◆ **BRIEF**
Reproduce the entries below exactly, but leave the pictures out.

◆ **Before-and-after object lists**
Start of Block

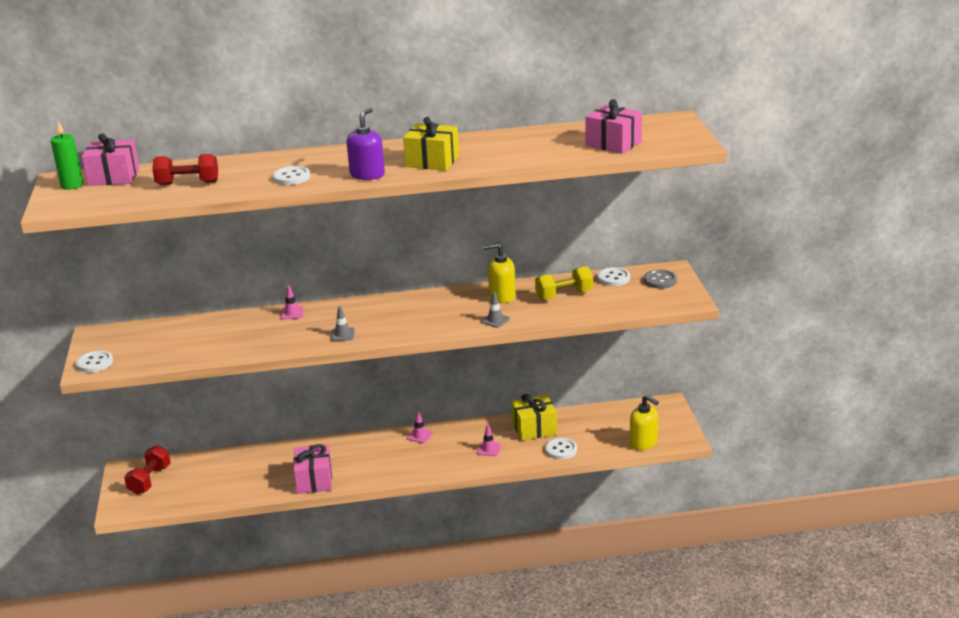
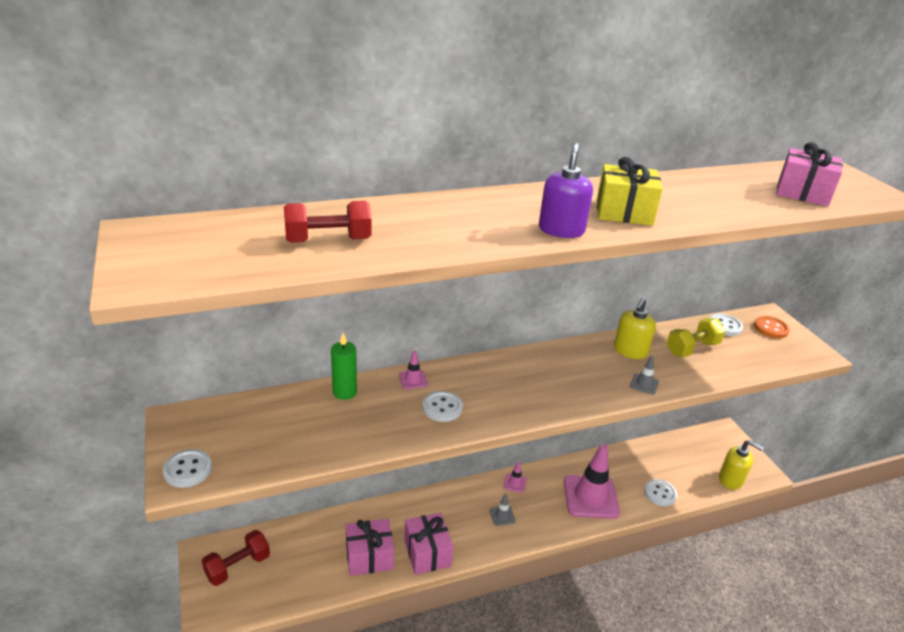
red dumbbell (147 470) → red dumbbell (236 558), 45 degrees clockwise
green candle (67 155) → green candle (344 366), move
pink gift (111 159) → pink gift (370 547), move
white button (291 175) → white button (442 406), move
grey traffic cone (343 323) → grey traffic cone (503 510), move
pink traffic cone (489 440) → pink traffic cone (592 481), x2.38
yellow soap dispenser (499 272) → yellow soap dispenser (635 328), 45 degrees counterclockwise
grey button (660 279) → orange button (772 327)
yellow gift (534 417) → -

End of Block

◆ **RESPONSE BOX**
red dumbbell (147 470) → red dumbbell (236 558), 45 degrees clockwise
green candle (67 155) → green candle (344 366), move
pink gift (111 159) → pink gift (370 547), move
white button (291 175) → white button (442 406), move
grey traffic cone (343 323) → grey traffic cone (503 510), move
pink traffic cone (489 440) → pink traffic cone (592 481), x2.38
yellow soap dispenser (499 272) → yellow soap dispenser (635 328), 45 degrees counterclockwise
grey button (660 279) → orange button (772 327)
yellow gift (534 417) → -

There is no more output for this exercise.